(Task to complete)
Every line of the material that includes the word "brown" is to be shown.

(Source data)
_ _ _
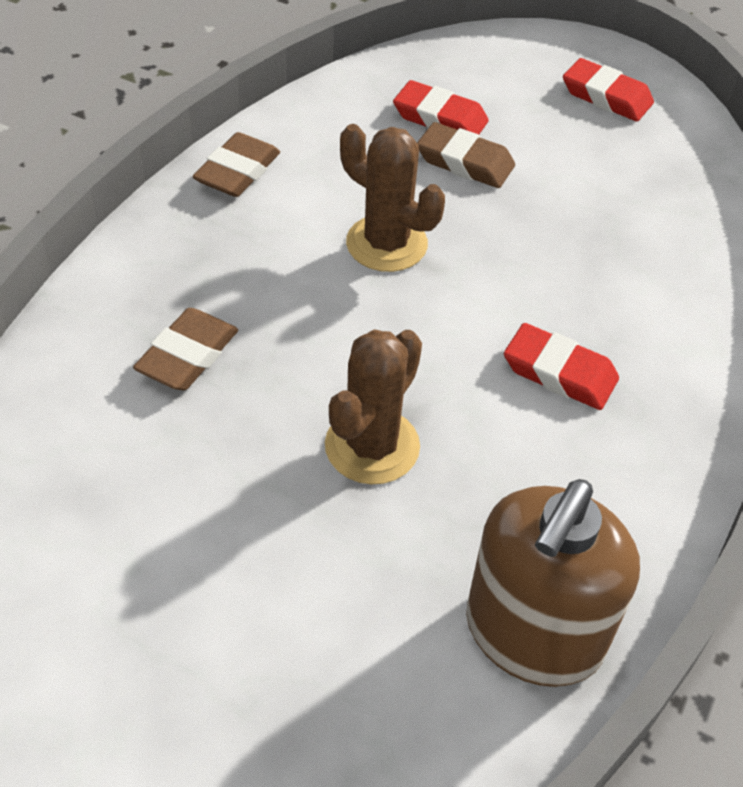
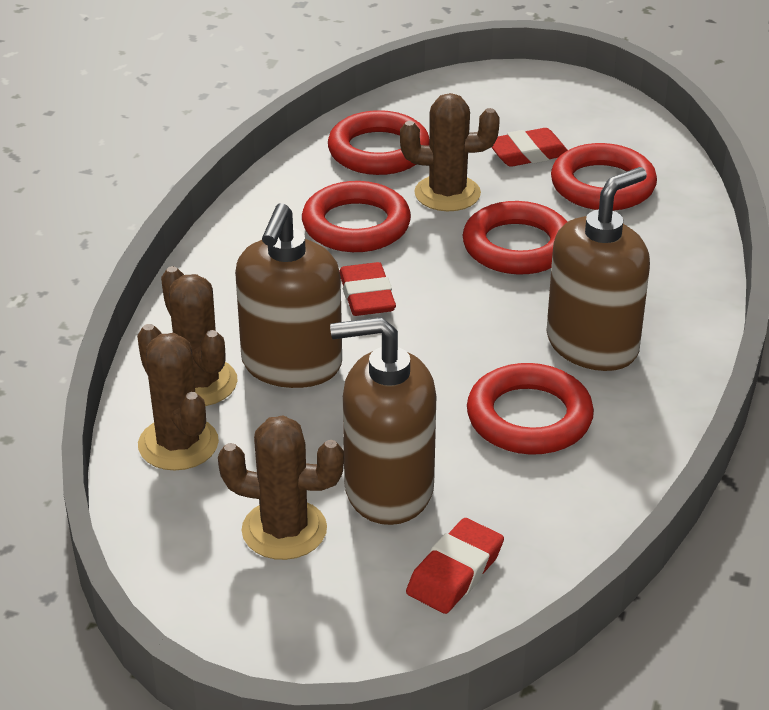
brown cactus: 2 -> 4
brown eraser: 3 -> 0
brown soap dispenser: 1 -> 3
red ring: 0 -> 5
_ _ _
(Solution for this exercise)
brown cactus: 2 -> 4
brown eraser: 3 -> 0
brown soap dispenser: 1 -> 3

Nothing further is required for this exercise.